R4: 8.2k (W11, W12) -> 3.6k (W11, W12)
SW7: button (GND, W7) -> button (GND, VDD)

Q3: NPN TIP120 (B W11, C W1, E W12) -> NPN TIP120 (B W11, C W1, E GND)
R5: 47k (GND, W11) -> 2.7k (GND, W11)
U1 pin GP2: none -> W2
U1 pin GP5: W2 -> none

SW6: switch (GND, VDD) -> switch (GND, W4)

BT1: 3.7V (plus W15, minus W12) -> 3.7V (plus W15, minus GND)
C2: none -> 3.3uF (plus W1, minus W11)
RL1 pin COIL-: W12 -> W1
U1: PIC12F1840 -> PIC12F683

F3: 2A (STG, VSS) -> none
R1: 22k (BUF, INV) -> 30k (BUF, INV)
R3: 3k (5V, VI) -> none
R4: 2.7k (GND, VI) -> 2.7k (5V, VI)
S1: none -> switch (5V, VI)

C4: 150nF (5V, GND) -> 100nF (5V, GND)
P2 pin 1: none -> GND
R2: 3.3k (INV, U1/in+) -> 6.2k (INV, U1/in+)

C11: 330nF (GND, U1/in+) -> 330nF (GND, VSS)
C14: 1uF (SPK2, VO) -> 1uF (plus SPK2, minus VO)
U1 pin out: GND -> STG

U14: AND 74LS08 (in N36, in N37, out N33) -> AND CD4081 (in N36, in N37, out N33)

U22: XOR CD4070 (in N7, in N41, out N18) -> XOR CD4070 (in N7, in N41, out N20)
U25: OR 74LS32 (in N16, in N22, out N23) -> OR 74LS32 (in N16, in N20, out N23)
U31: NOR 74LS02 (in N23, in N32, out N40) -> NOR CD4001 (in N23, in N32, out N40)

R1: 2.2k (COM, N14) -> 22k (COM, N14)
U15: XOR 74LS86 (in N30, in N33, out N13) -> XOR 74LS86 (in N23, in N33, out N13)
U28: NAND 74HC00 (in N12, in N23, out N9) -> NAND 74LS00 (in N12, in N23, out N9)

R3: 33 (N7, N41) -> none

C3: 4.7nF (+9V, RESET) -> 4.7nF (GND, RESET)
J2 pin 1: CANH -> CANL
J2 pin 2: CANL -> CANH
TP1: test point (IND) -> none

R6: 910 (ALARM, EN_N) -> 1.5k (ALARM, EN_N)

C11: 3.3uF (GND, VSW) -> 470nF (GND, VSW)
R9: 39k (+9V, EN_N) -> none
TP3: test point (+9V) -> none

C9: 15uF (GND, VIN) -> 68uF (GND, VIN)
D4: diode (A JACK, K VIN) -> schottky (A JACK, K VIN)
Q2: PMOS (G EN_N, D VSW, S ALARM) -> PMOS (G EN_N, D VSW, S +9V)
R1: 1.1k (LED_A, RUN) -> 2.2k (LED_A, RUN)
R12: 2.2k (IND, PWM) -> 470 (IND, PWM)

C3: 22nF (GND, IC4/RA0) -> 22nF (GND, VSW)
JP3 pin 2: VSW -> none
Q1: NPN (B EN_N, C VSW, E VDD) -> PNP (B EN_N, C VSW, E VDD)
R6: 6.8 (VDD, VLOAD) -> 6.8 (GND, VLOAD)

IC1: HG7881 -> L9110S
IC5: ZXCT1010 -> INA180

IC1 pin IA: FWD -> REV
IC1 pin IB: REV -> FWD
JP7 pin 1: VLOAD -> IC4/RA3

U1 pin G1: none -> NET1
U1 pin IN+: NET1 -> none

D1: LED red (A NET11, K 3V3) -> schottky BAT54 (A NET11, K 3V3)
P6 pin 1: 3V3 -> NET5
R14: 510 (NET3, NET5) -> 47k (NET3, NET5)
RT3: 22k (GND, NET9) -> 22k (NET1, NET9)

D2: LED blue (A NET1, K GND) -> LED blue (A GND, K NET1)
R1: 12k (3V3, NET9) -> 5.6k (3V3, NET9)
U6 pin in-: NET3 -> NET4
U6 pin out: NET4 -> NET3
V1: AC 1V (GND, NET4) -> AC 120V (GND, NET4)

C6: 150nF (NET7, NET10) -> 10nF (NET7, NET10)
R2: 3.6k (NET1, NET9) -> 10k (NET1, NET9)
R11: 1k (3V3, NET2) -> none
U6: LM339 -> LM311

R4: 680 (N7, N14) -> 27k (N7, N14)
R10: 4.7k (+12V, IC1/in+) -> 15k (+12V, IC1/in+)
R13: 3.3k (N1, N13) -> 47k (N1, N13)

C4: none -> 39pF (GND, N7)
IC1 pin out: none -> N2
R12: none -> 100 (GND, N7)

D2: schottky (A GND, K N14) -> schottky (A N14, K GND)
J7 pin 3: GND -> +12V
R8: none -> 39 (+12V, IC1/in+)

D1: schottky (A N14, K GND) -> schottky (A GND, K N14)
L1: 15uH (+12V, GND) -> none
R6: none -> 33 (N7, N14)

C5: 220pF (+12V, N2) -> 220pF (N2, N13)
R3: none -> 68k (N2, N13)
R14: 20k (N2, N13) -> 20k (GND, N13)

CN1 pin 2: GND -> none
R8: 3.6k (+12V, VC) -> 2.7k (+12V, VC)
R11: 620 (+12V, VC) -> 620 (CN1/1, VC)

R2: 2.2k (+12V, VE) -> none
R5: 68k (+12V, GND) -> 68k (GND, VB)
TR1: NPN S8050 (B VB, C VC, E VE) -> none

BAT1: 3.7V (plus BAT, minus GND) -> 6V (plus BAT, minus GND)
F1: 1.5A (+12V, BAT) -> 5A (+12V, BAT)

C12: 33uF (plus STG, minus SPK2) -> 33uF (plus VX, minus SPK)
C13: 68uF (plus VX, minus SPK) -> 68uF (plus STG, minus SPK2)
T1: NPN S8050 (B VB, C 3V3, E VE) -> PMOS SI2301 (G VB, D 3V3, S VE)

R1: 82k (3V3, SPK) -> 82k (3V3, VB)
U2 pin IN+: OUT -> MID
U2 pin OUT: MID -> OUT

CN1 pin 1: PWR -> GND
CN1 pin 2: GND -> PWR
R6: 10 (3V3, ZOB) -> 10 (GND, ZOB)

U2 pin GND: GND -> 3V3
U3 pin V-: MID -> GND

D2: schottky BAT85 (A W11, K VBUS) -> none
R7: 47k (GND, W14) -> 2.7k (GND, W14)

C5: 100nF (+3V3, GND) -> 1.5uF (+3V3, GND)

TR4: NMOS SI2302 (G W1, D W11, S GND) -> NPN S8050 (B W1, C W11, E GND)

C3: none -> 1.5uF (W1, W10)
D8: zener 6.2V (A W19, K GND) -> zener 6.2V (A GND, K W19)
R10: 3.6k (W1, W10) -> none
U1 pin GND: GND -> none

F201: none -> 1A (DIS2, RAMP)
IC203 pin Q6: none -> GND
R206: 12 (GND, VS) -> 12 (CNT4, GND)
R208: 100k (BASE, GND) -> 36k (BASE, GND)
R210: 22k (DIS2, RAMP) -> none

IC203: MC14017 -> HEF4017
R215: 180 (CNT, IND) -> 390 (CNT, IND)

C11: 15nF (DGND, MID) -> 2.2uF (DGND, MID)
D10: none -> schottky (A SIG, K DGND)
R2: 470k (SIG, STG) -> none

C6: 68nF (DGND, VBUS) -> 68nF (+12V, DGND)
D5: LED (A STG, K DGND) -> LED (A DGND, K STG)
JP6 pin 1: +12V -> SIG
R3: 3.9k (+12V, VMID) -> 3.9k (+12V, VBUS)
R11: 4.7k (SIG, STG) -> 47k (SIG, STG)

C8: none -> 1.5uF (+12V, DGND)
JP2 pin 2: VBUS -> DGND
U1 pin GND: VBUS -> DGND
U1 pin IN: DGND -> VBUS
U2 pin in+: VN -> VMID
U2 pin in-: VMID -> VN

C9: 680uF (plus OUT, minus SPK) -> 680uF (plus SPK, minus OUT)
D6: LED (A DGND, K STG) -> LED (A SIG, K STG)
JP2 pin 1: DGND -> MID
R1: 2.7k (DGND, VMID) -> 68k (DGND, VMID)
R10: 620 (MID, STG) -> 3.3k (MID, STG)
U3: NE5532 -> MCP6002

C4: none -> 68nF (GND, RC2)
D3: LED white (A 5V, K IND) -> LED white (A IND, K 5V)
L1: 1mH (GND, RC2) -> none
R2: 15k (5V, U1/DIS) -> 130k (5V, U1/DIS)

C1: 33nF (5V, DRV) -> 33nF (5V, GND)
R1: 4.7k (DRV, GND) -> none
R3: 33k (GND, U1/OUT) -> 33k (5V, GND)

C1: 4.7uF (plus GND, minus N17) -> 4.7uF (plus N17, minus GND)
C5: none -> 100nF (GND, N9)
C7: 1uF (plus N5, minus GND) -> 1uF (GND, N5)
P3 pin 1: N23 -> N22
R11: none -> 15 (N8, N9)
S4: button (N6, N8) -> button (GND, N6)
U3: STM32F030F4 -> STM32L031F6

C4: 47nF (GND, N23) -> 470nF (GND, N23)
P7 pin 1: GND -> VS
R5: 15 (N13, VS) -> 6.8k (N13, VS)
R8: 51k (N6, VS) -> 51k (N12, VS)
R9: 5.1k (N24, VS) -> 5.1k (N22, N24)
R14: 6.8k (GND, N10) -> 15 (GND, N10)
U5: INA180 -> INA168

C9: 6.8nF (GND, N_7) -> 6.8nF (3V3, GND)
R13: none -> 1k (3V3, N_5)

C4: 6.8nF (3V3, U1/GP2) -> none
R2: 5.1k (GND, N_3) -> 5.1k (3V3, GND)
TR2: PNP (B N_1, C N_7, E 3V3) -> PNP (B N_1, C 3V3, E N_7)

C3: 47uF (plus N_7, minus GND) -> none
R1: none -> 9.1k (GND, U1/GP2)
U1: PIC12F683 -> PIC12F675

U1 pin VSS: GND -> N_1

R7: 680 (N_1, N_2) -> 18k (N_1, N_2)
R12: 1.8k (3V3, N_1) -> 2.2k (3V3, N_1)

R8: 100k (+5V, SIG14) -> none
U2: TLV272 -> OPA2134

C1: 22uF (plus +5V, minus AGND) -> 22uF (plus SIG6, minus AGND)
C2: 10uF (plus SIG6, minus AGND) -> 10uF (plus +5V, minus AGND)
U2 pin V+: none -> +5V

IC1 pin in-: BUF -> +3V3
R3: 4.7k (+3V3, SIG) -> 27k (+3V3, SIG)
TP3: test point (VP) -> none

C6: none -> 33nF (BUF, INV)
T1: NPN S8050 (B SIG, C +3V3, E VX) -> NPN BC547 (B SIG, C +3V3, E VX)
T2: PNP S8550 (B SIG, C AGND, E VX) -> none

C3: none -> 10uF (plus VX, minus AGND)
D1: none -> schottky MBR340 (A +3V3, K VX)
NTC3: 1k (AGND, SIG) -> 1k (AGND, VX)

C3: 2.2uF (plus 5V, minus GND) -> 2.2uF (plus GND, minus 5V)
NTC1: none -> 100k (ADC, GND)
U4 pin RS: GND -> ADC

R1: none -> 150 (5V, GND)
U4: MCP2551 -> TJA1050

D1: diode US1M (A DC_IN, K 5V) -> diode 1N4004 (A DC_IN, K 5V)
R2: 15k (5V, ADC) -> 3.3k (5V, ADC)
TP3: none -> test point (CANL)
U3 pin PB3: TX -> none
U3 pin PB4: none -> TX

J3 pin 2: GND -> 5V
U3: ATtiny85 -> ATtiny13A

= = =

--- PROBLEM TO WORK ON ---
All that is wanted is the run of lines from the start of the data through the line containing "U31: NOR 74LS02", copied word for word.

--- OUTPUT OF THE EXERCISE ---
R4: 8.2k (W11, W12) -> 3.6k (W11, W12)
SW7: button (GND, W7) -> button (GND, VDD)

Q3: NPN TIP120 (B W11, C W1, E W12) -> NPN TIP120 (B W11, C W1, E GND)
R5: 47k (GND, W11) -> 2.7k (GND, W11)
U1 pin GP2: none -> W2
U1 pin GP5: W2 -> none

SW6: switch (GND, VDD) -> switch (GND, W4)

BT1: 3.7V (plus W15, minus W12) -> 3.7V (plus W15, minus GND)
C2: none -> 3.3uF (plus W1, minus W11)
RL1 pin COIL-: W12 -> W1
U1: PIC12F1840 -> PIC12F683

F3: 2A (STG, VSS) -> none
R1: 22k (BUF, INV) -> 30k (BUF, INV)
R3: 3k (5V, VI) -> none
R4: 2.7k (GND, VI) -> 2.7k (5V, VI)
S1: none -> switch (5V, VI)

C4: 150nF (5V, GND) -> 100nF (5V, GND)
P2 pin 1: none -> GND
R2: 3.3k (INV, U1/in+) -> 6.2k (INV, U1/in+)

C11: 330nF (GND, U1/in+) -> 330nF (GND, VSS)
C14: 1uF (SPK2, VO) -> 1uF (plus SPK2, minus VO)
U1 pin out: GND -> STG

U14: AND 74LS08 (in N36, in N37, out N33) -> AND CD4081 (in N36, in N37, out N33)

U22: XOR CD4070 (in N7, in N41, out N18) -> XOR CD4070 (in N7, in N41, out N20)
U25: OR 74LS32 (in N16, in N22, out N23) -> OR 74LS32 (in N16, in N20, out N23)
U31: NOR 74LS02 (in N23, in N32, out N40) -> NOR CD4001 (in N23, in N32, out N40)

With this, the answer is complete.